> What is needed
Count the lines below that contain the string "instrumentName" and give only that number.

> Input for this task
———

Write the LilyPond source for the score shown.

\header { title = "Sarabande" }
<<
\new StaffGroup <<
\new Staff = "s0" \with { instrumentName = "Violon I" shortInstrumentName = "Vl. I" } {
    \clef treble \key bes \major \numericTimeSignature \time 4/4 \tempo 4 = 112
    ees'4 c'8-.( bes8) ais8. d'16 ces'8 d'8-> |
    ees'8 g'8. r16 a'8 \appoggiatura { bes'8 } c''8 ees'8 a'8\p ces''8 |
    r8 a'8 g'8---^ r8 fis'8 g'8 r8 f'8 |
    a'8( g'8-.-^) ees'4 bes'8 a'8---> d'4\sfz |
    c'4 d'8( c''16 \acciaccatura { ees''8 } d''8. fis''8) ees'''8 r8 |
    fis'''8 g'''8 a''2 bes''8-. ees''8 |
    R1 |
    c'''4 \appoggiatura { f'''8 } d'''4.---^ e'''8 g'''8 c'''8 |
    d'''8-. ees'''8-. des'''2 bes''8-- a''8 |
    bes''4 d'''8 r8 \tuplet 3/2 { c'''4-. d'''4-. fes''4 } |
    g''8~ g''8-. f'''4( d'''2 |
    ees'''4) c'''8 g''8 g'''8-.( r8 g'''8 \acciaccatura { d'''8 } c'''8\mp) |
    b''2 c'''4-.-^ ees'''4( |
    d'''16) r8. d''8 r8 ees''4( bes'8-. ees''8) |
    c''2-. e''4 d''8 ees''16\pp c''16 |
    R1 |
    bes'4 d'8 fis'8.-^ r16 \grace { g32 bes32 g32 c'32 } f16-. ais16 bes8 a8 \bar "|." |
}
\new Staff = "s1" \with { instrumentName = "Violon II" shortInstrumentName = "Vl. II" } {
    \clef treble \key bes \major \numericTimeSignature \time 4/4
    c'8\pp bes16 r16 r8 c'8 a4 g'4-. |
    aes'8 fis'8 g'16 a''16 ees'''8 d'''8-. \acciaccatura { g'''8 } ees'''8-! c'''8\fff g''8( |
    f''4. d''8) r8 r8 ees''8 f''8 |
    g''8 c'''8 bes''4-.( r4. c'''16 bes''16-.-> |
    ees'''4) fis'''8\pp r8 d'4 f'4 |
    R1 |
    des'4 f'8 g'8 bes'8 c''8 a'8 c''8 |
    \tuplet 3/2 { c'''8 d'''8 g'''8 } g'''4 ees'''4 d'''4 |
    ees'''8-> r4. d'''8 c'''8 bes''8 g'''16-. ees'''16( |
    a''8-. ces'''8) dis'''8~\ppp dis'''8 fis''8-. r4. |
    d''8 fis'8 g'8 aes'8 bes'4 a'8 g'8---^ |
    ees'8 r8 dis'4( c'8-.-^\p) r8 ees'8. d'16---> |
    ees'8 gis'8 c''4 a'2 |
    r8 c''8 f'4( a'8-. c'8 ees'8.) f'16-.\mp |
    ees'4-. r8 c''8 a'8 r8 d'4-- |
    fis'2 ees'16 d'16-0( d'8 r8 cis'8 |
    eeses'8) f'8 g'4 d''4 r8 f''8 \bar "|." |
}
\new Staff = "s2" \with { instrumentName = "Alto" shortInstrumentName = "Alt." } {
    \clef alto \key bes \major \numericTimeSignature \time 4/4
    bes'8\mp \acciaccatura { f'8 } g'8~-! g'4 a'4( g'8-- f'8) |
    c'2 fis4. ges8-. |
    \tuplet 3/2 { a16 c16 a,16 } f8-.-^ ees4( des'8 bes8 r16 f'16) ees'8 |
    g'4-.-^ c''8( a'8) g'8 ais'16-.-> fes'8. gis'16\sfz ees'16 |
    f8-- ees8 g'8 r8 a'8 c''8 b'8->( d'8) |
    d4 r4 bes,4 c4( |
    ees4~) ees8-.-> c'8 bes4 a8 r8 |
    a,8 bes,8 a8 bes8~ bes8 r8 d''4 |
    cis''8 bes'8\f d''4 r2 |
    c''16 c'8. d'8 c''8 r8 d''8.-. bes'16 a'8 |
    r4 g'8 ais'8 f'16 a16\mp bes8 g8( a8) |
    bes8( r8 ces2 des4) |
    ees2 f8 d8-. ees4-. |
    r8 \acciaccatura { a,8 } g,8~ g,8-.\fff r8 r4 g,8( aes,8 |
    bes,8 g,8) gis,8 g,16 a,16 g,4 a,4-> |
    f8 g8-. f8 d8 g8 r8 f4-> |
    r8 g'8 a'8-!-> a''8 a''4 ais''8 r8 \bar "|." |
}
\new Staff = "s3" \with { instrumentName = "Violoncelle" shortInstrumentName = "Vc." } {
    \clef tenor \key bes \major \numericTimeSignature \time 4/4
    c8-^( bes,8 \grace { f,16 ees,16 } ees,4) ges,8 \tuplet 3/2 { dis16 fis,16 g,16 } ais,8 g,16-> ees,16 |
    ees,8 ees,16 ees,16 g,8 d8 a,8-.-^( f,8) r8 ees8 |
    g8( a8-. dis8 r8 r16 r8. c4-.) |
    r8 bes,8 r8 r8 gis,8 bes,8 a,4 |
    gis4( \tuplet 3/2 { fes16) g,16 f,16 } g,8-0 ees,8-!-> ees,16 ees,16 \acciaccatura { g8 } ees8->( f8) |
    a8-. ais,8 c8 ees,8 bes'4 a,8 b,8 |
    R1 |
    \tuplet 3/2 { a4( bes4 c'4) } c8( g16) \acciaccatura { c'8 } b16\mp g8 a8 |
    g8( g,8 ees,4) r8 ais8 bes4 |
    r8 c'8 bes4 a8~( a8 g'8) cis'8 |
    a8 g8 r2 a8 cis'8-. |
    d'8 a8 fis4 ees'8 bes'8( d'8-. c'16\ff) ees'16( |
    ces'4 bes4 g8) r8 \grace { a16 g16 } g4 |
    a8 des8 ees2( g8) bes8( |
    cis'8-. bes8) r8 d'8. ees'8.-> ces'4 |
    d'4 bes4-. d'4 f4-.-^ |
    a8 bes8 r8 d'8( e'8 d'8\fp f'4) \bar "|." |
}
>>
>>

———

> Answer to the exercise
4